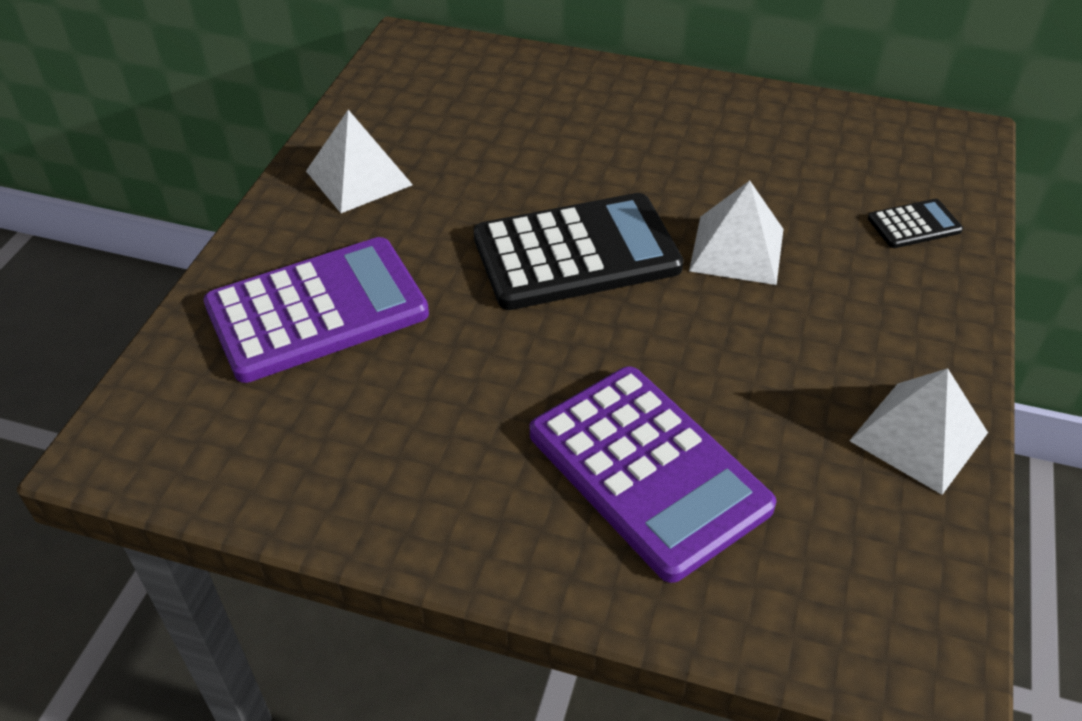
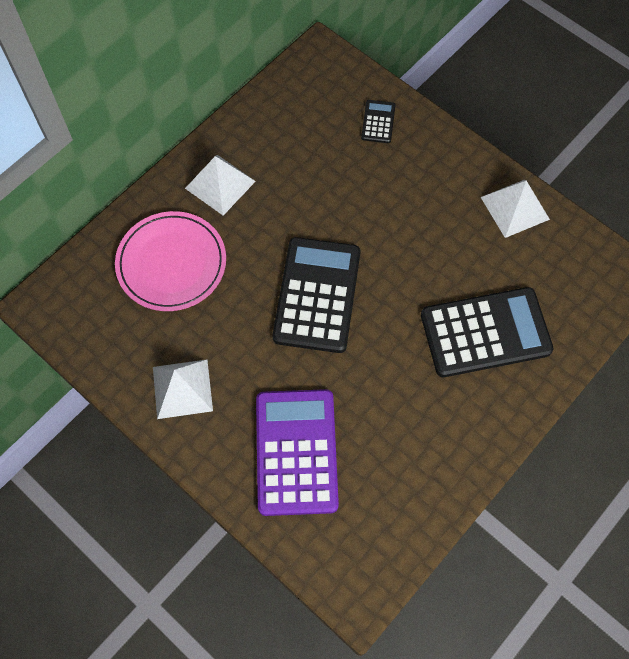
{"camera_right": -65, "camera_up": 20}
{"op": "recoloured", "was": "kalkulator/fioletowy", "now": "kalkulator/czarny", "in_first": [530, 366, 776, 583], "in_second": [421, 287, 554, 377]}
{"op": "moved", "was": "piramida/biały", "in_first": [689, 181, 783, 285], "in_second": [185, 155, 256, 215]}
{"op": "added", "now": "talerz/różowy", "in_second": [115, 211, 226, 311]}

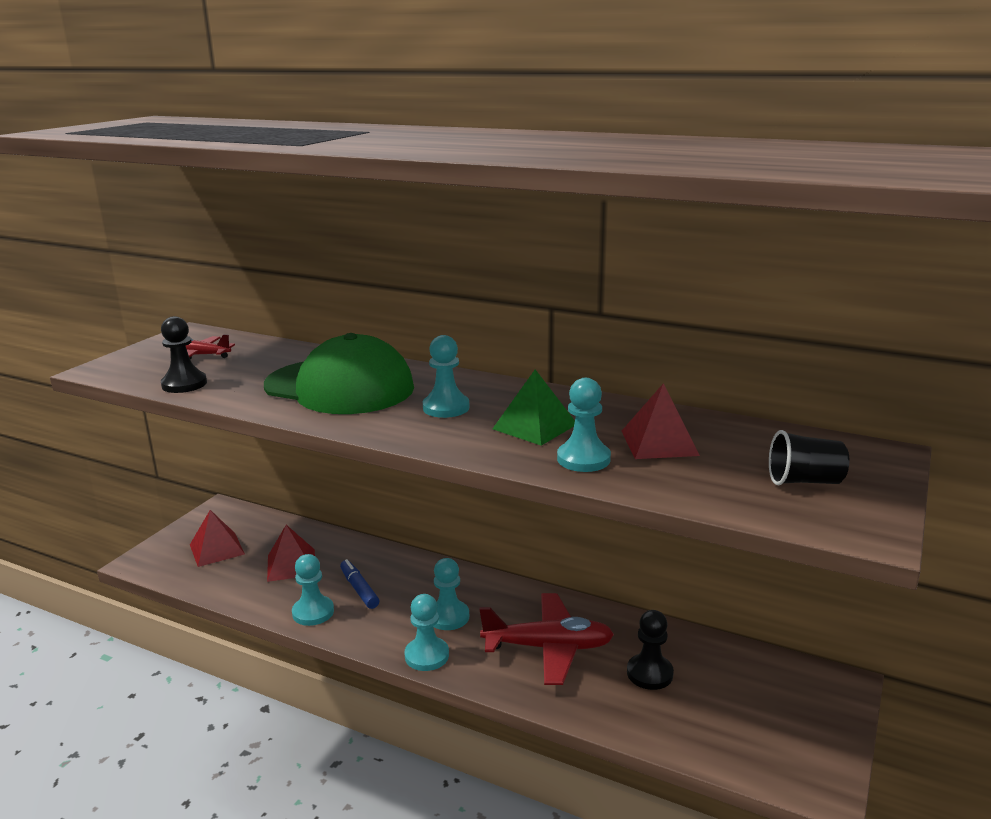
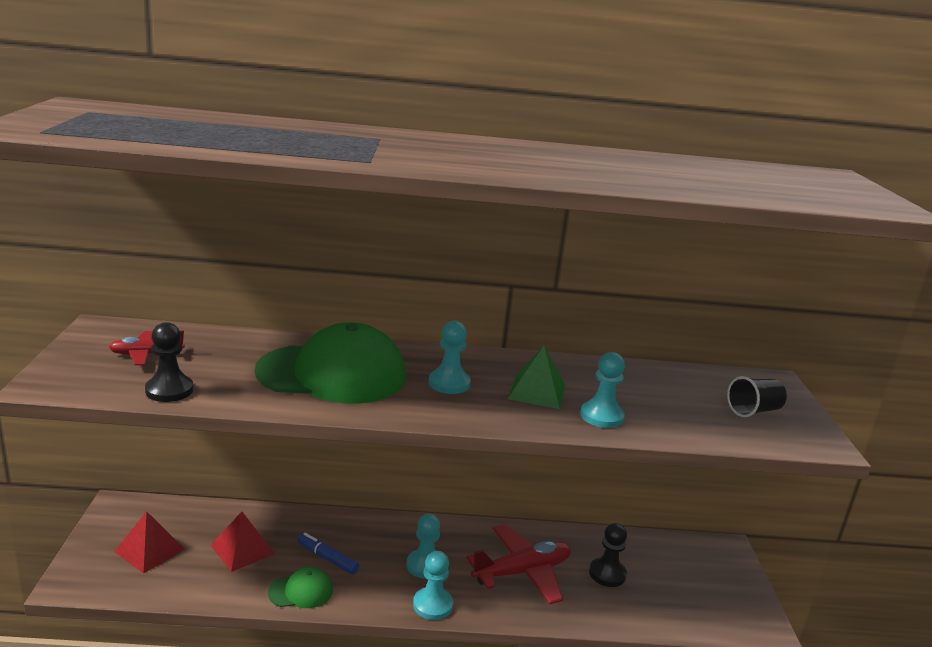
{"camera_right": -30, "camera_up": 0}
{"op": "replaced", "was": "pionek/turkusowy", "now": "czapka/zielony", "in_first": [292, 554, 334, 626], "in_second": [268, 567, 333, 608]}
{"op": "removed", "was": "piramida/czerwony", "in_first": [622, 383, 700, 459]}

The problem |
Please, without any pictures, print each entry exactly.

Exercise output |
{"camera_right": -65, "camera_up": 20}
{"op": "recoloured", "was": "kalkulator/fioletowy", "now": "kalkulator/czarny", "in_first": [530, 366, 776, 583], "in_second": [421, 287, 554, 377]}
{"op": "moved", "was": "piramida/biały", "in_first": [689, 181, 783, 285], "in_second": [185, 155, 256, 215]}
{"op": "added", "now": "talerz/różowy", "in_second": [115, 211, 226, 311]}

{"camera_right": -30, "camera_up": 0}
{"op": "replaced", "was": "pionek/turkusowy", "now": "czapka/zielony", "in_first": [292, 554, 334, 626], "in_second": [268, 567, 333, 608]}
{"op": "removed", "was": "piramida/czerwony", "in_first": [622, 383, 700, 459]}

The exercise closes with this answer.